─── Dataset entries

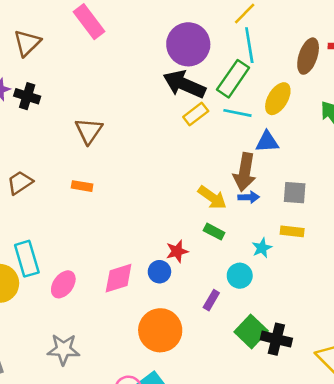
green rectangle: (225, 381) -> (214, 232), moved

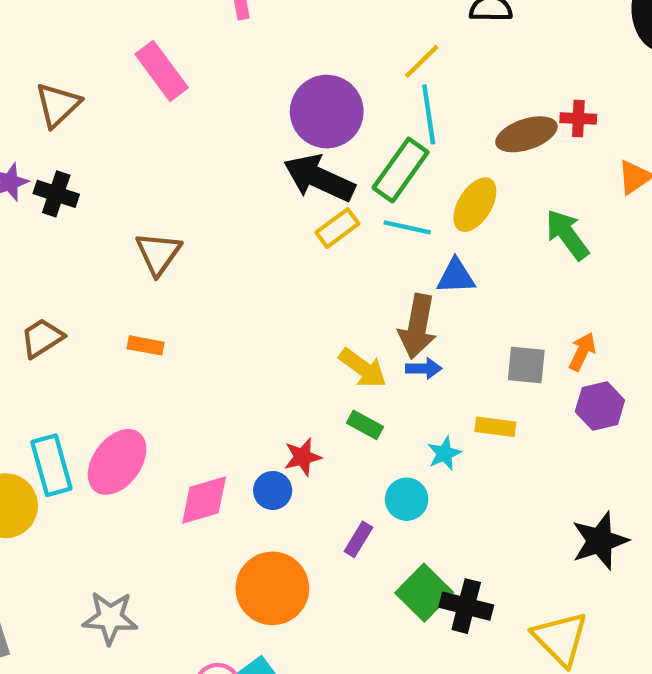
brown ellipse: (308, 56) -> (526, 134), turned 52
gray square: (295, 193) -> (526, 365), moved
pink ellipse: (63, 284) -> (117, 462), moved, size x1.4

──────
─── Dataset entries

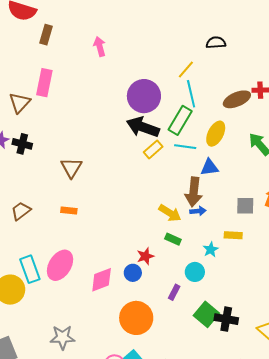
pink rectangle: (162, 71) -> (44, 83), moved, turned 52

──────

Your reply should be only the number of lines in the preceding data that include the word "rectangle".

Worked solution: 2